Colored shape movement records

#####

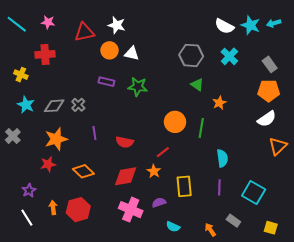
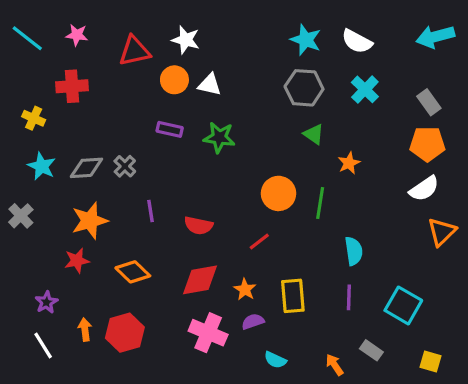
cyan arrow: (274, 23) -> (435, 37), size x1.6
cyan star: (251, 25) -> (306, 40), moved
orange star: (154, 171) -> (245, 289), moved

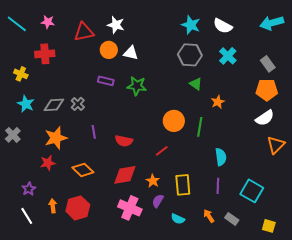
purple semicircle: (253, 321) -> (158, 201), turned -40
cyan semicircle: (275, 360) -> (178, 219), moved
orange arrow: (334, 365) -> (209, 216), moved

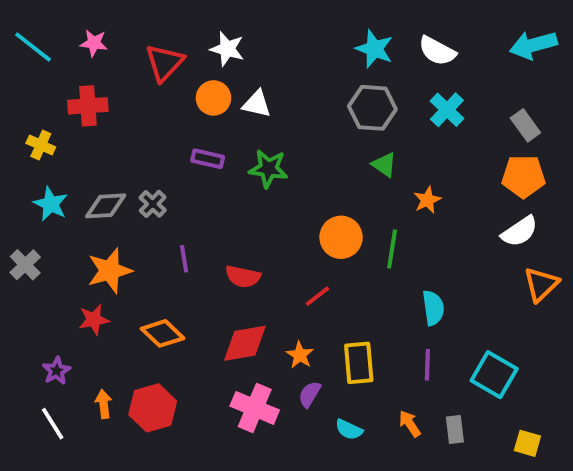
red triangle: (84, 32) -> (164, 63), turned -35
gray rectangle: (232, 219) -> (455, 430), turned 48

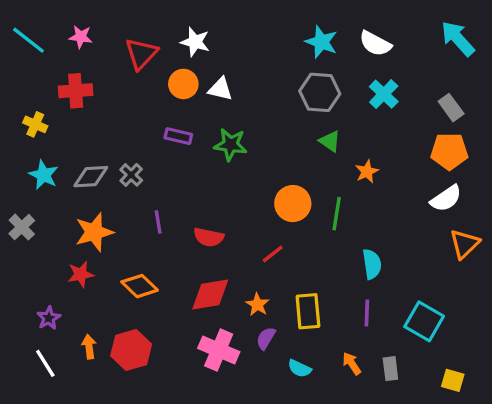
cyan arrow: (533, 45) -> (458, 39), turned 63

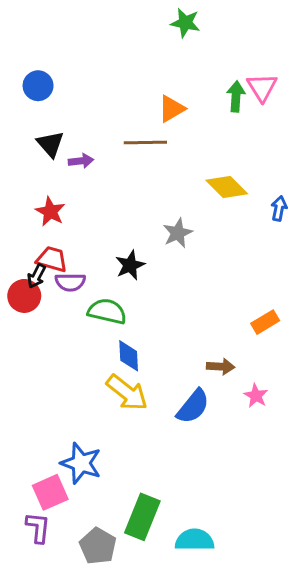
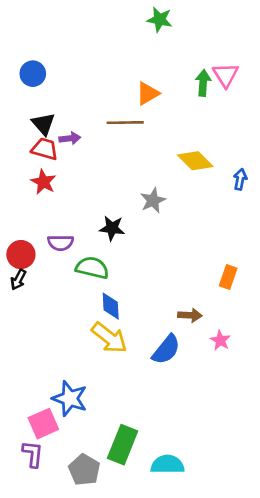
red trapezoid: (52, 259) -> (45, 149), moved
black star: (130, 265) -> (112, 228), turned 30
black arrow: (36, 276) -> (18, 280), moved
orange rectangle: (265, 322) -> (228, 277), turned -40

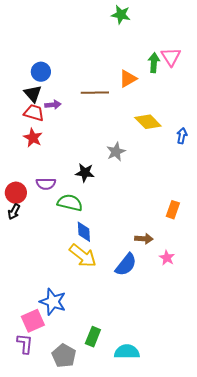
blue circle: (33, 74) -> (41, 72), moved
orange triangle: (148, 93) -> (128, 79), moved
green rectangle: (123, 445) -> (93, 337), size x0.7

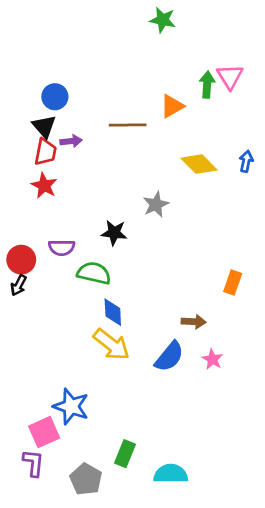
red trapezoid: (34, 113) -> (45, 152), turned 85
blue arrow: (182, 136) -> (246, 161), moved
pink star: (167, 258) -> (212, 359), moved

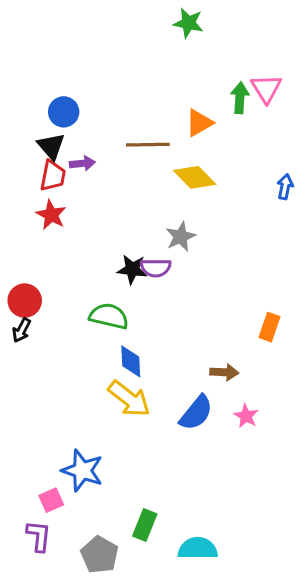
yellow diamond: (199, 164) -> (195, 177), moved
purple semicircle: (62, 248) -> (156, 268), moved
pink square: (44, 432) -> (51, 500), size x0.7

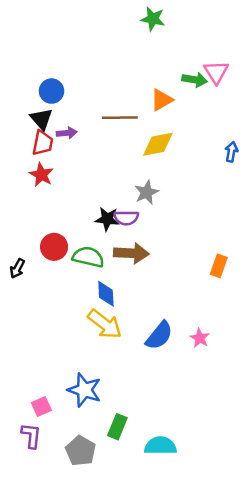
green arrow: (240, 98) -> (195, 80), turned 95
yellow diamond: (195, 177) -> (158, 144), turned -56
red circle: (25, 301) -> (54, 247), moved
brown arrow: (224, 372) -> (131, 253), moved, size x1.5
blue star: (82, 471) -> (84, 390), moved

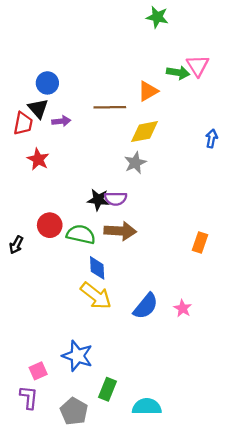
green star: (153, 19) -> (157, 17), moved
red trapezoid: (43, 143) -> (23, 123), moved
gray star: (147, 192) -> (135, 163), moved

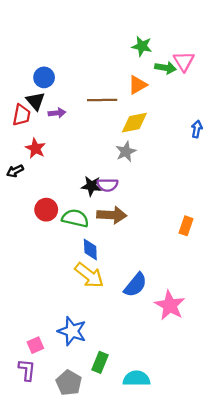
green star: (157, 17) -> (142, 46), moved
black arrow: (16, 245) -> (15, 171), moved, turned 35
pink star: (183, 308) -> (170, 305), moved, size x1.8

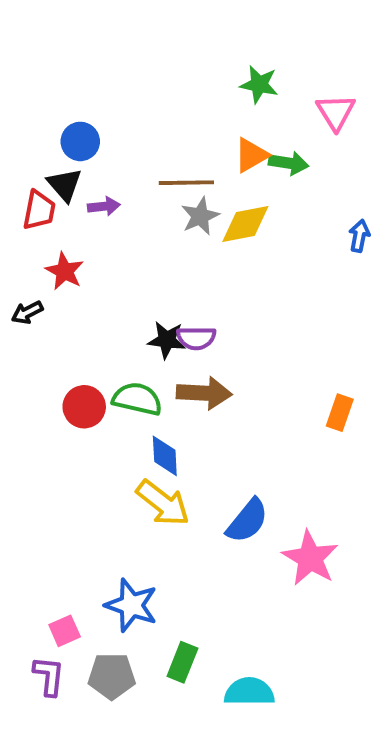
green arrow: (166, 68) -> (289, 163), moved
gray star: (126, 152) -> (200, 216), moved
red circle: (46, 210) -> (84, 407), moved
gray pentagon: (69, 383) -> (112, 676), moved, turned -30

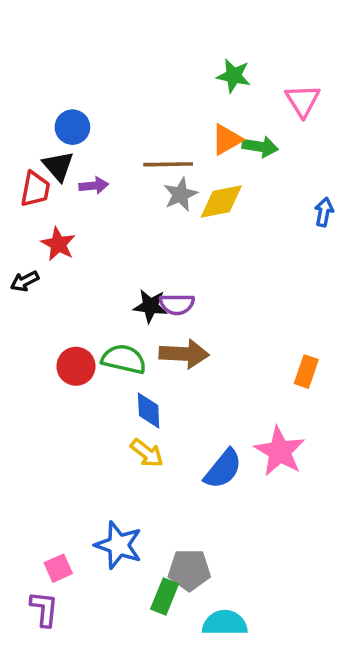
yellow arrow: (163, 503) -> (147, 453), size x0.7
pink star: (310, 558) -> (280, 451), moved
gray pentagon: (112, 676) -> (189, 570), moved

#####

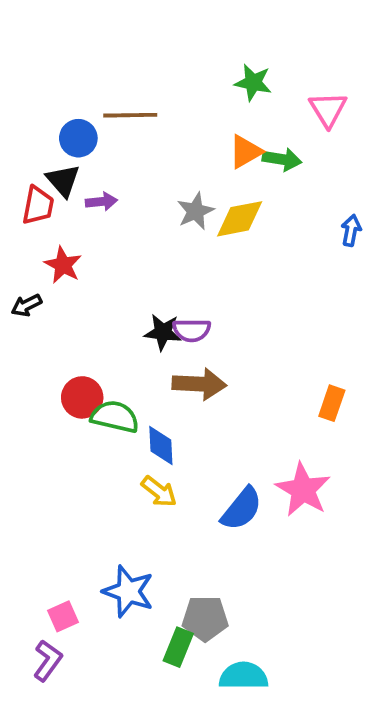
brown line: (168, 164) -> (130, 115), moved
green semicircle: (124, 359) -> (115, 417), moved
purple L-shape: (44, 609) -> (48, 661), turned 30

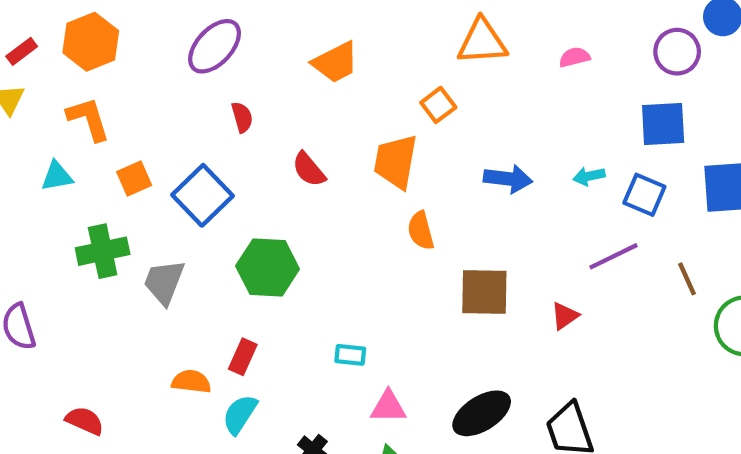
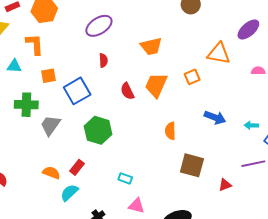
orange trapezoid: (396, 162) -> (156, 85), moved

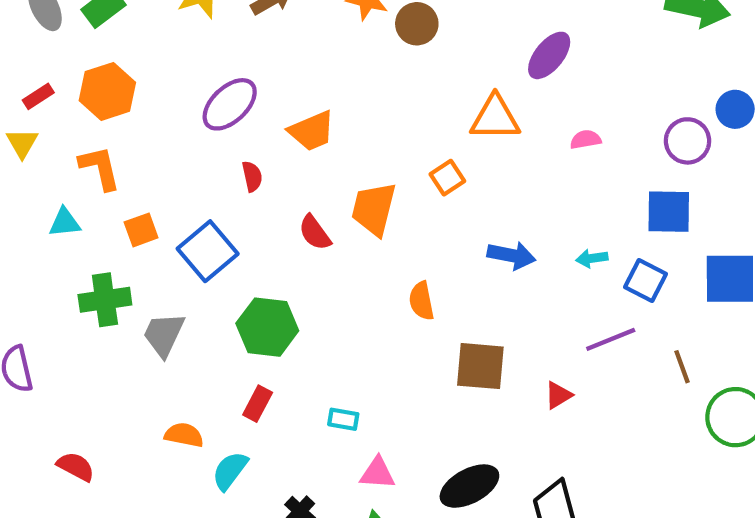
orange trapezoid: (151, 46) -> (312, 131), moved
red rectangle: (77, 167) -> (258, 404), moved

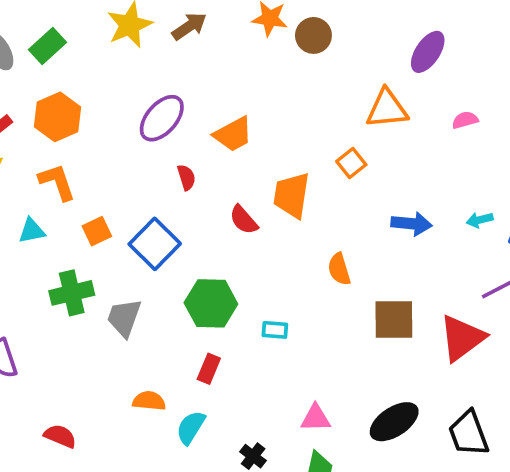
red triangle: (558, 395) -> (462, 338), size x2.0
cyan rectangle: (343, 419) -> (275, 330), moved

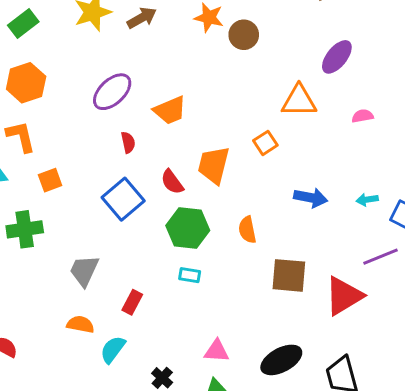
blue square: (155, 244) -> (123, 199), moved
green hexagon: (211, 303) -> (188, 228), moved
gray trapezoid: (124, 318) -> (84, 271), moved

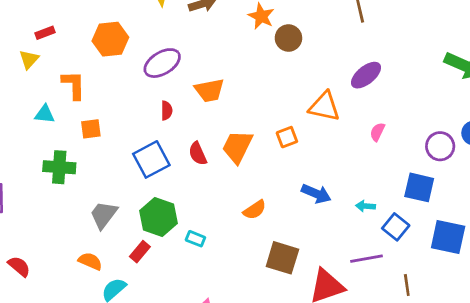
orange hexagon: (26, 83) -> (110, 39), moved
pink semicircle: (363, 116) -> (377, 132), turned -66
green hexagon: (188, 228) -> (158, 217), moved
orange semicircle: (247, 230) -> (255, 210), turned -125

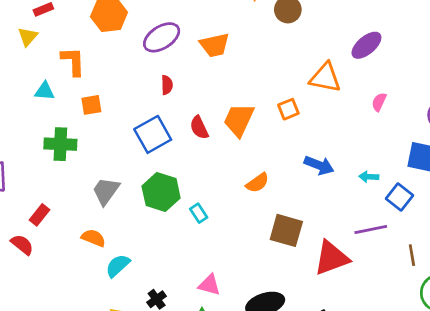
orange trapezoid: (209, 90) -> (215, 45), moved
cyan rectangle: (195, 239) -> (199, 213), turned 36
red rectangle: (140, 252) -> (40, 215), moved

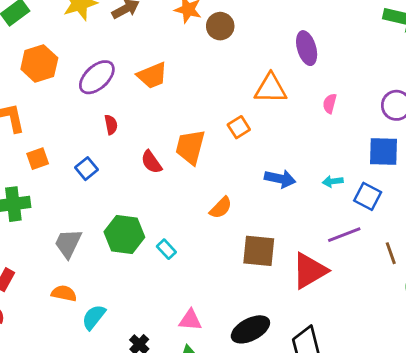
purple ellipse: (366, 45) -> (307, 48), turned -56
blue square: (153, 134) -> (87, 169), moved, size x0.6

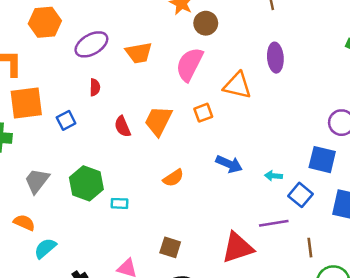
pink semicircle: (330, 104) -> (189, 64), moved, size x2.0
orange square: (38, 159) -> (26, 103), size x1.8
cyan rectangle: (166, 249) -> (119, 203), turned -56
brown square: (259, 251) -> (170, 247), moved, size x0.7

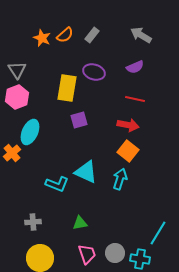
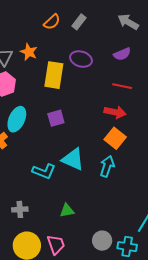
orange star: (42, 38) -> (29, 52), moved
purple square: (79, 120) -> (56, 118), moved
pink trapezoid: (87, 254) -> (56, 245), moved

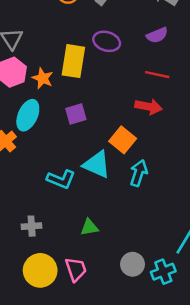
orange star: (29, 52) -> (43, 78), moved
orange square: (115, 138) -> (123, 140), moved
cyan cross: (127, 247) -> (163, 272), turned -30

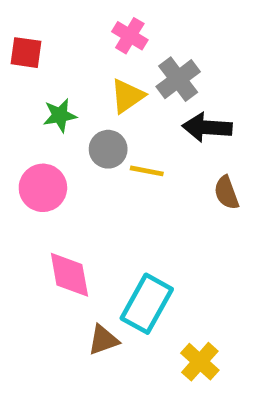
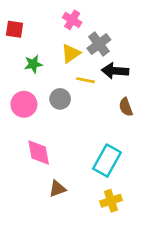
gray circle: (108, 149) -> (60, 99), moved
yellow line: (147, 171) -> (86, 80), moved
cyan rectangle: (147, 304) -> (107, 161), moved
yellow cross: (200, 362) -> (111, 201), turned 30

#####

Problem to work on> Find the word "triangle" in the data and show each line that holds it.

Written solution>
red triangle: (84, 32) -> (164, 63), turned -35
orange triangle: (148, 93) -> (128, 79), moved
red triangle: (558, 395) -> (462, 338), size x2.0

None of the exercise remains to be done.